**What the task requires**
Every entry below should appear in the answer exactly as written, apart from the pictures.

**Entries shown**
§
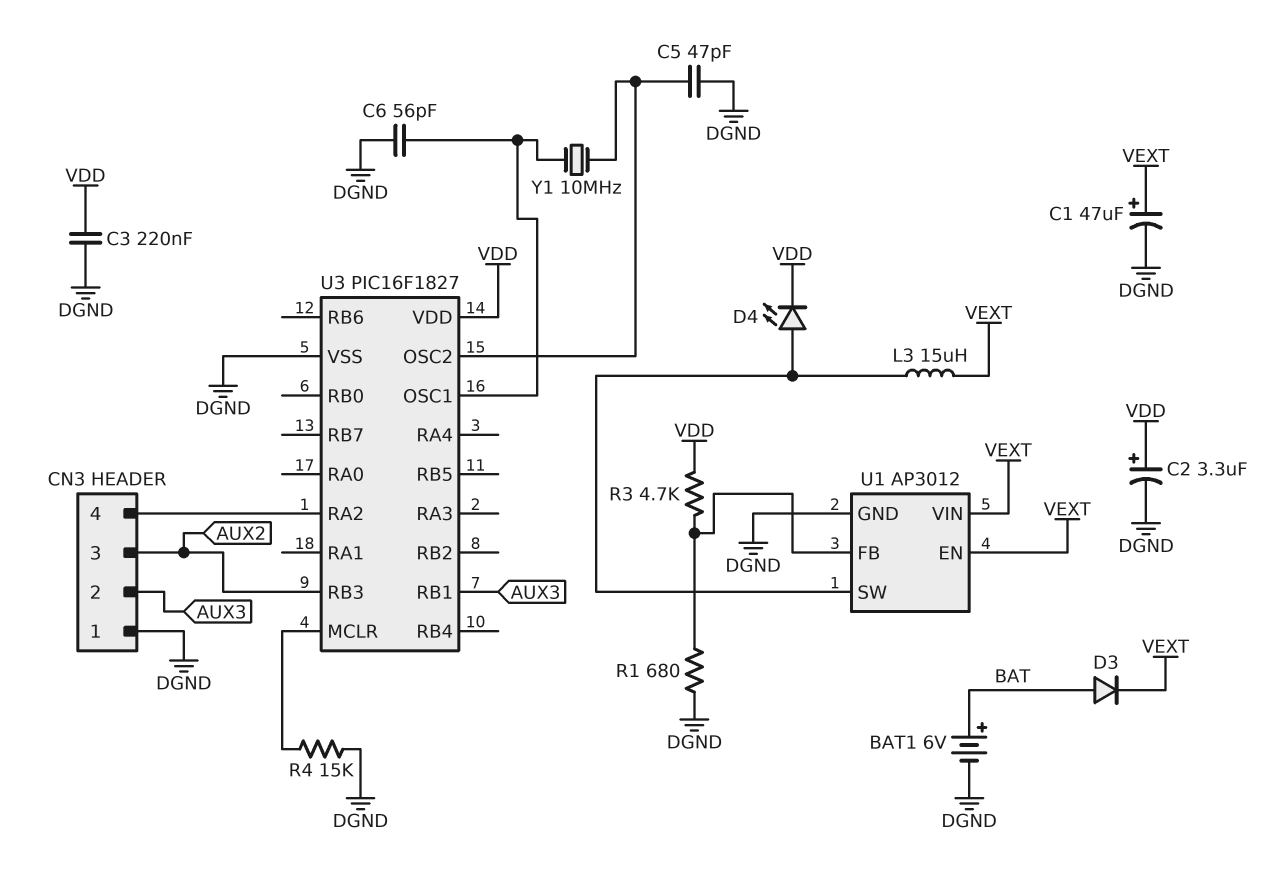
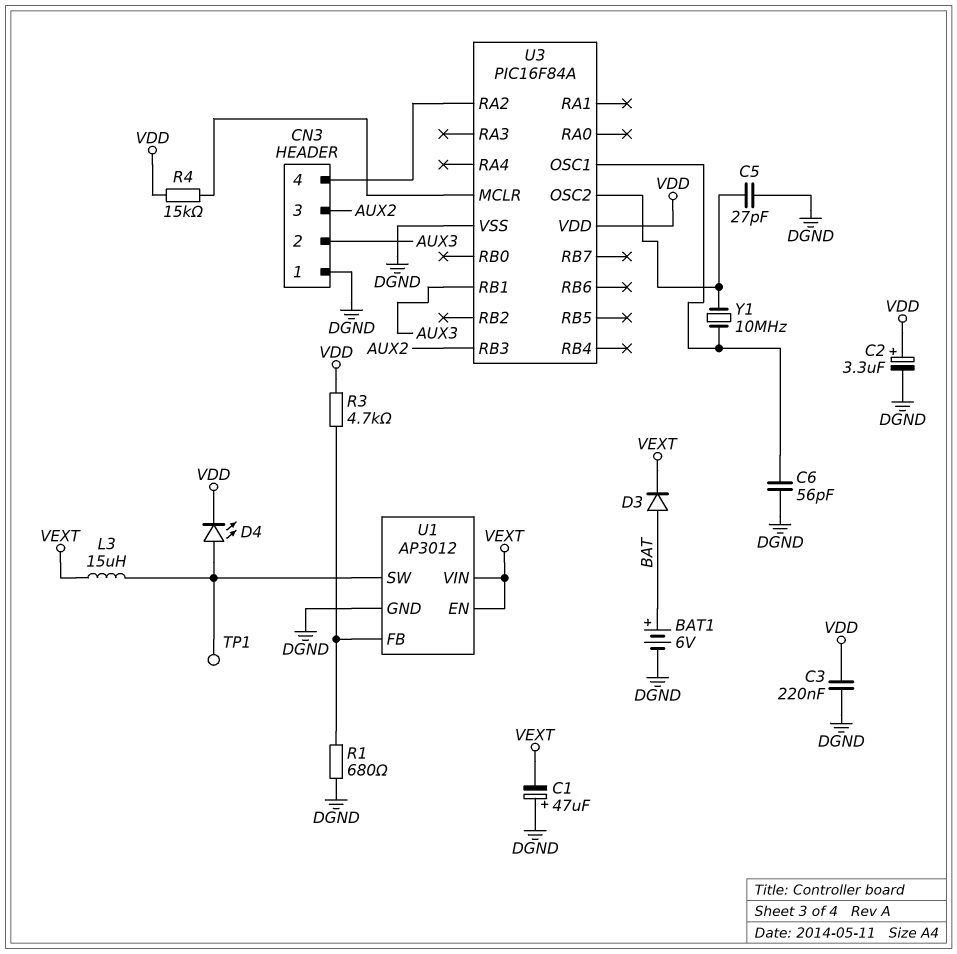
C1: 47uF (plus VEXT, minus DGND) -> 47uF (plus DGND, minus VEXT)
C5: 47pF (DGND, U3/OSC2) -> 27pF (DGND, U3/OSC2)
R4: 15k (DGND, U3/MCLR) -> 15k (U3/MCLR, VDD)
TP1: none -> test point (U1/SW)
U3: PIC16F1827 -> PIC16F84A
§
**Output for this exercise**
C1: 47uF (plus VEXT, minus DGND) -> 47uF (plus DGND, minus VEXT)
C5: 47pF (DGND, U3/OSC2) -> 27pF (DGND, U3/OSC2)
R4: 15k (DGND, U3/MCLR) -> 15k (U3/MCLR, VDD)
TP1: none -> test point (U1/SW)
U3: PIC16F1827 -> PIC16F84A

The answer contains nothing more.